_AIM OF THE EXERCISE_: Please copy exactly the lines from the one containing "SW201: switch (AGND, U203/GP5)" to the end of the entries, both included, and nothing else. Omit every picture.

______________________________

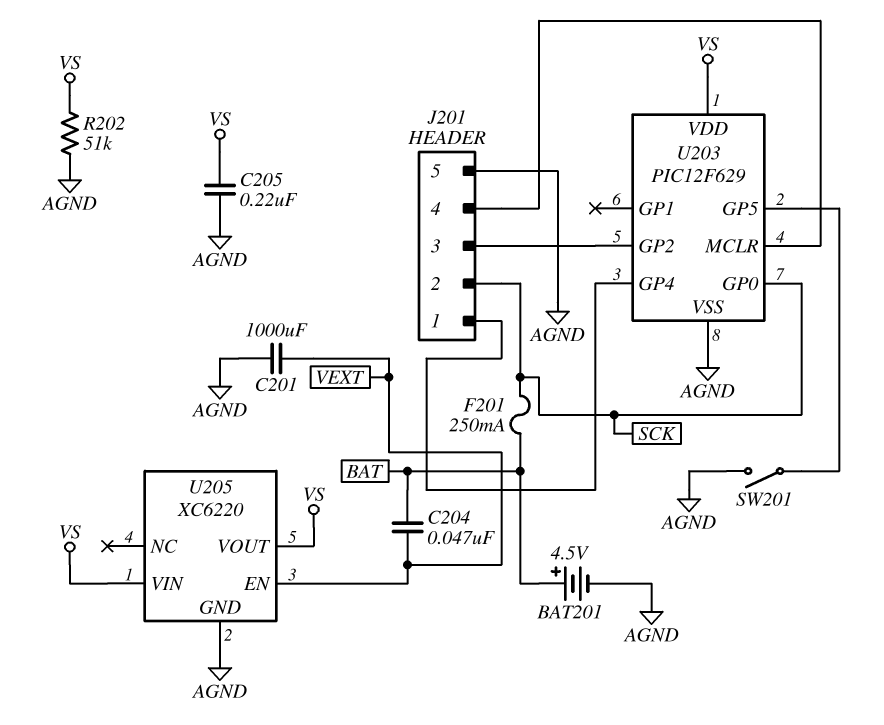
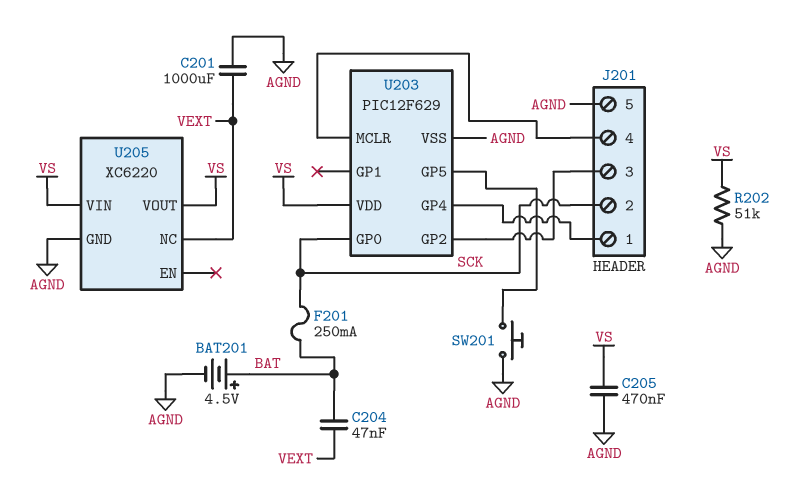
C205: 220nF (AGND, VS) -> 470nF (AGND, VS)
SW201: switch (AGND, U203/GP5) -> button (AGND, U203/GP5)
U205 pin EN: VEXT -> none
U205 pin NC: none -> VEXT

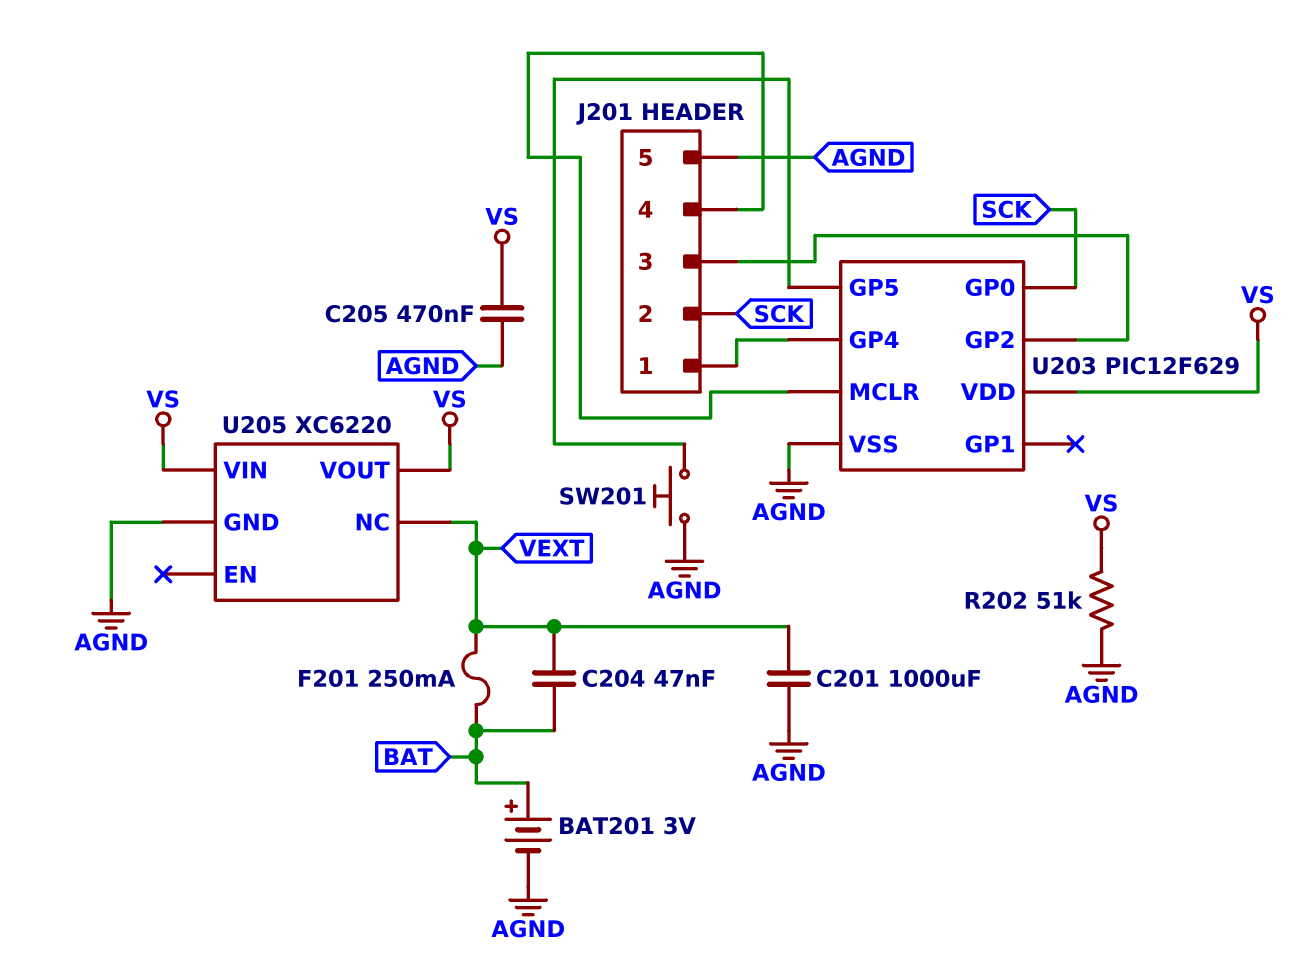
BAT201: 4.5V (plus BAT, minus AGND) -> 3V (plus BAT, minus AGND)
F201: 250mA (BAT, SCK) -> 250mA (BAT, VEXT)

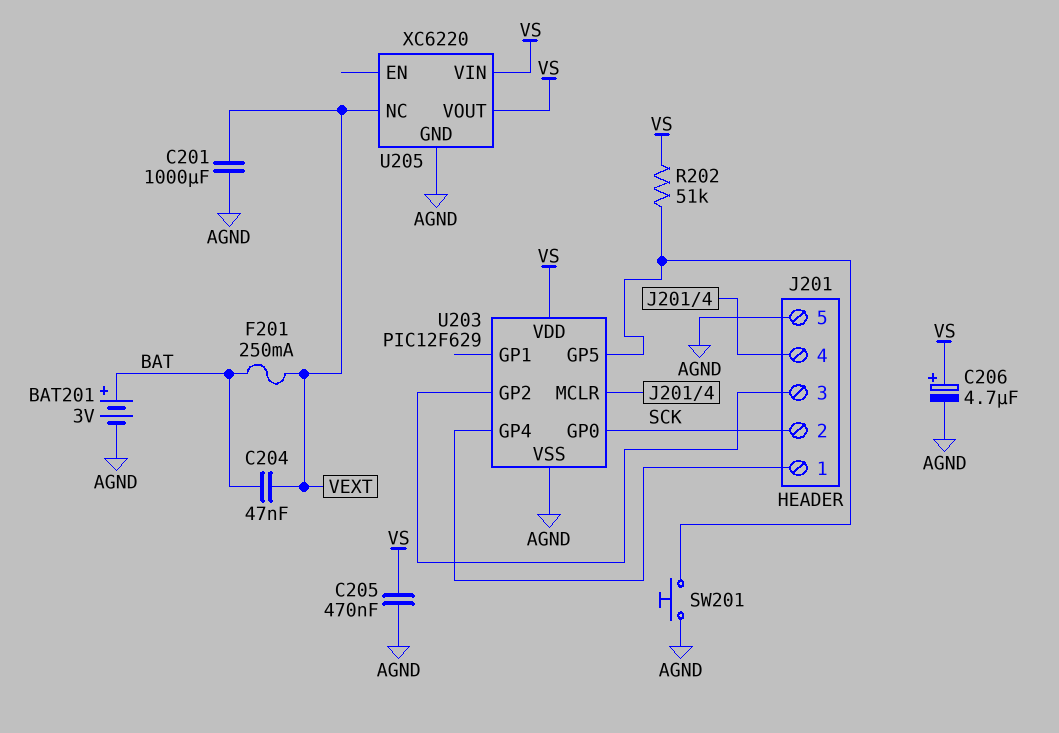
C206: none -> 4.7uF (plus VS, minus AGND)
R202: 51k (AGND, VS) -> 51k (U203/GP5, VS)

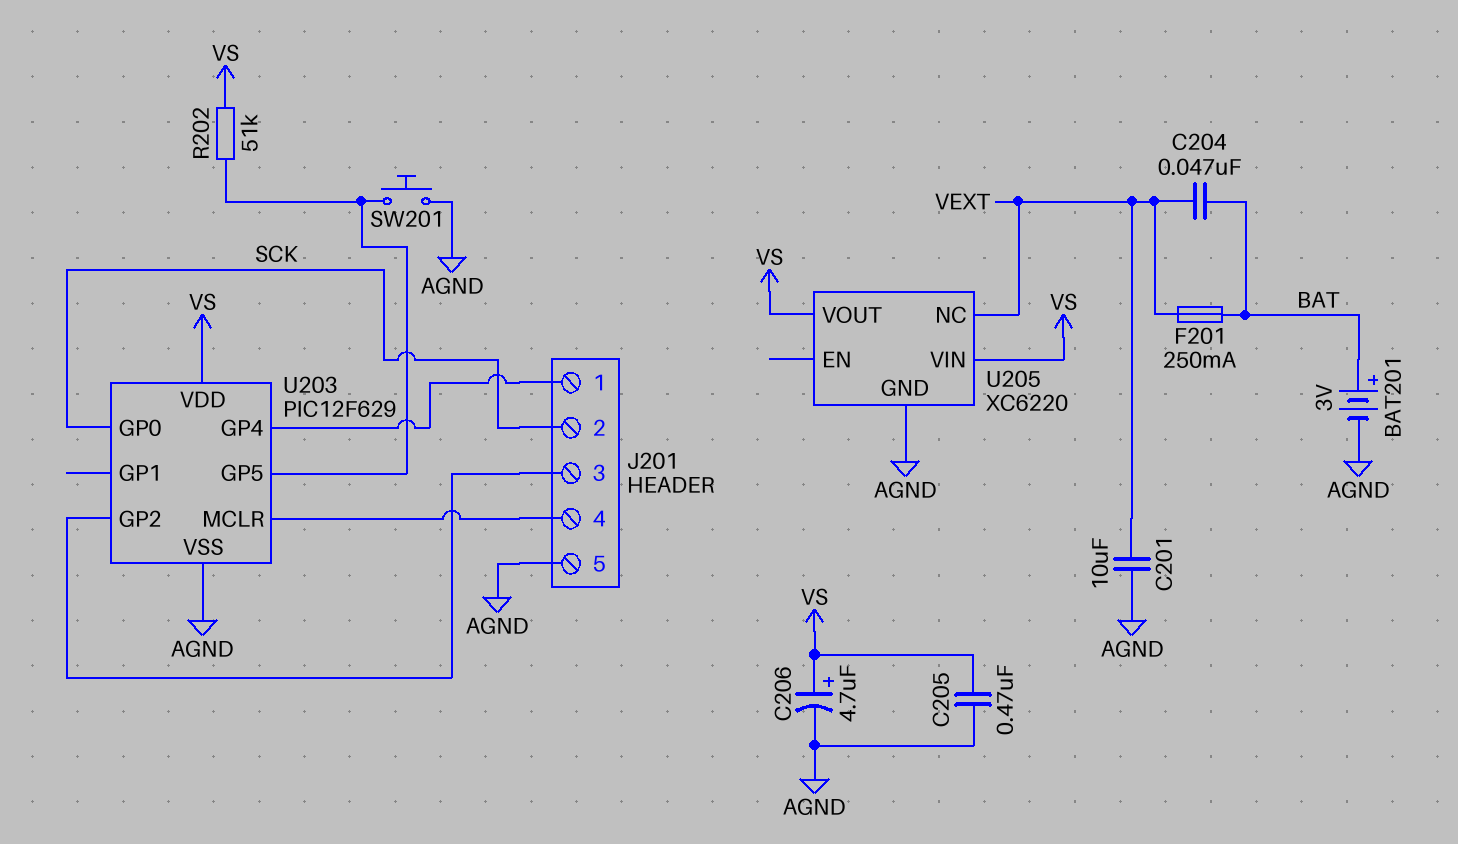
C201: 1000uF (AGND, VEXT) -> 10uF (AGND, VEXT)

______________________________

_RESPONSE FOR THIS EXERCISE_:
SW201: switch (AGND, U203/GP5) -> button (AGND, U203/GP5)
U205 pin EN: VEXT -> none
U205 pin NC: none -> VEXT

BAT201: 4.5V (plus BAT, minus AGND) -> 3V (plus BAT, minus AGND)
F201: 250mA (BAT, SCK) -> 250mA (BAT, VEXT)

C206: none -> 4.7uF (plus VS, minus AGND)
R202: 51k (AGND, VS) -> 51k (U203/GP5, VS)

C201: 1000uF (AGND, VEXT) -> 10uF (AGND, VEXT)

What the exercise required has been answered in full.